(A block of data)
— BEGIN —

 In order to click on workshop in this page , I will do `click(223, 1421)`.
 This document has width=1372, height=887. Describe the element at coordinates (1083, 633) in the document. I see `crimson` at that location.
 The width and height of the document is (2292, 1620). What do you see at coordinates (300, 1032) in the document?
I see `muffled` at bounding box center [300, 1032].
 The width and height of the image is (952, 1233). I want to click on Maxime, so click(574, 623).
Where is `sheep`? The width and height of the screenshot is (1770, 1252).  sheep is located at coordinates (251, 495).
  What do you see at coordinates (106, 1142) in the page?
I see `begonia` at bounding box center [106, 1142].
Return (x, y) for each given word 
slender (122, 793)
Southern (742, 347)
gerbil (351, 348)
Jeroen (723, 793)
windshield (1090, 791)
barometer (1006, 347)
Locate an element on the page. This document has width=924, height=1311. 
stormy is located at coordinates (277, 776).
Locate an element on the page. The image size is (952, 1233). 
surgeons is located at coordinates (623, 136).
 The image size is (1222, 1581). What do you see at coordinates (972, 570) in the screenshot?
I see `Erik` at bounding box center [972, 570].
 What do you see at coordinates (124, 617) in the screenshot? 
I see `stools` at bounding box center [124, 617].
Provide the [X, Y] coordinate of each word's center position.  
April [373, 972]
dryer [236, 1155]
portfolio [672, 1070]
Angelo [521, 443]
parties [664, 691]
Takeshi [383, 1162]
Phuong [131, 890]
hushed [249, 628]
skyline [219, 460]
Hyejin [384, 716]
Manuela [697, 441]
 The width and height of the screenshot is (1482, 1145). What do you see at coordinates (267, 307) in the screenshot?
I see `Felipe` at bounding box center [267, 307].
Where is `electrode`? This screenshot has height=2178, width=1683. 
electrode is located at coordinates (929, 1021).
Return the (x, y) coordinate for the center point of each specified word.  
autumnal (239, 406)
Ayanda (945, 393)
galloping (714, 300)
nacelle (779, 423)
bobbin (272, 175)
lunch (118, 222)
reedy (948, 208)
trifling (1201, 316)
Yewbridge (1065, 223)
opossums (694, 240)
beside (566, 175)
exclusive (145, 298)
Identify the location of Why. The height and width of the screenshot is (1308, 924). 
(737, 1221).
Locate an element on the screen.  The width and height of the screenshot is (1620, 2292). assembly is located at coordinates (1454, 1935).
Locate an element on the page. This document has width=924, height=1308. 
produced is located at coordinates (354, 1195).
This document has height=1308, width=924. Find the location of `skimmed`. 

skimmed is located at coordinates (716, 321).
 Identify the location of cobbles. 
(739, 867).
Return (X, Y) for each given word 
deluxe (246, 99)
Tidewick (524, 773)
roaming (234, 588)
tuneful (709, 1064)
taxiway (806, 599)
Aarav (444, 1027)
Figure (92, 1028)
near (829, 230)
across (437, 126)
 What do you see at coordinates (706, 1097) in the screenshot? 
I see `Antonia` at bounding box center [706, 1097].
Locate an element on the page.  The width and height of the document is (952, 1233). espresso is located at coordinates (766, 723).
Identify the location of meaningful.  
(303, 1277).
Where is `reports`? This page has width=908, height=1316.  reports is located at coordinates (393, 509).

— END —

Exercise requirements >>
Update the rows above by changing every "Locate an element" to "Find an element". Leave everything else as it is.

Response >>
 In order to click on workshop in this page , I will do `click(223, 1421)`.
 This document has width=1372, height=887. Describe the element at coordinates (1083, 633) in the document. I see `crimson` at that location.
 The width and height of the document is (2292, 1620). What do you see at coordinates (300, 1032) in the document?
I see `muffled` at bounding box center [300, 1032].
 The width and height of the image is (952, 1233). I want to click on Maxime, so click(574, 623).
Where is `sheep`? The width and height of the screenshot is (1770, 1252).  sheep is located at coordinates (251, 495).
  What do you see at coordinates (106, 1142) in the page?
I see `begonia` at bounding box center [106, 1142].
Return (x, y) for each given word 
slender (122, 793)
Southern (742, 347)
gerbil (351, 348)
Jeroen (723, 793)
windshield (1090, 791)
barometer (1006, 347)
Find an element on the page. This document has width=924, height=1311. 
stormy is located at coordinates (277, 776).
Find an element on the page. The image size is (952, 1233). 
surgeons is located at coordinates (623, 136).
 The image size is (1222, 1581). What do you see at coordinates (972, 570) in the screenshot?
I see `Erik` at bounding box center [972, 570].
 What do you see at coordinates (124, 617) in the screenshot? 
I see `stools` at bounding box center [124, 617].
Provide the [X, Y] coordinate of each word's center position.  
April [373, 972]
dryer [236, 1155]
portfolio [672, 1070]
Angelo [521, 443]
parties [664, 691]
Takeshi [383, 1162]
Phuong [131, 890]
hushed [249, 628]
skyline [219, 460]
Hyejin [384, 716]
Manuela [697, 441]
 The width and height of the screenshot is (1482, 1145). What do you see at coordinates (267, 307) in the screenshot?
I see `Felipe` at bounding box center [267, 307].
Where is `electrode`? This screenshot has height=2178, width=1683. 
electrode is located at coordinates (929, 1021).
Return the (x, y) coordinate for the center point of each specified word.  
autumnal (239, 406)
Ayanda (945, 393)
galloping (714, 300)
nacelle (779, 423)
bobbin (272, 175)
lunch (118, 222)
reedy (948, 208)
trifling (1201, 316)
Yewbridge (1065, 223)
opossums (694, 240)
beside (566, 175)
exclusive (145, 298)
Identify the location of Why. The height and width of the screenshot is (1308, 924). 
(737, 1221).
Find an element on the screen.  The width and height of the screenshot is (1620, 2292). assembly is located at coordinates (1454, 1935).
Find an element on the page. This document has width=924, height=1308. 
produced is located at coordinates (354, 1195).
This document has height=1308, width=924. Find the location of `skimmed`. 

skimmed is located at coordinates (716, 321).
 Identify the location of cobbles. 
(739, 867).
Return (X, Y) for each given word 
deluxe (246, 99)
Tidewick (524, 773)
roaming (234, 588)
tuneful (709, 1064)
taxiway (806, 599)
Aarav (444, 1027)
Figure (92, 1028)
near (829, 230)
across (437, 126)
 What do you see at coordinates (706, 1097) in the screenshot? 
I see `Antonia` at bounding box center [706, 1097].
Find an element on the page.  The width and height of the document is (952, 1233). espresso is located at coordinates (766, 723).
Identify the location of meaningful.  
(303, 1277).
Where is `reports`? This page has width=908, height=1316.  reports is located at coordinates (393, 509).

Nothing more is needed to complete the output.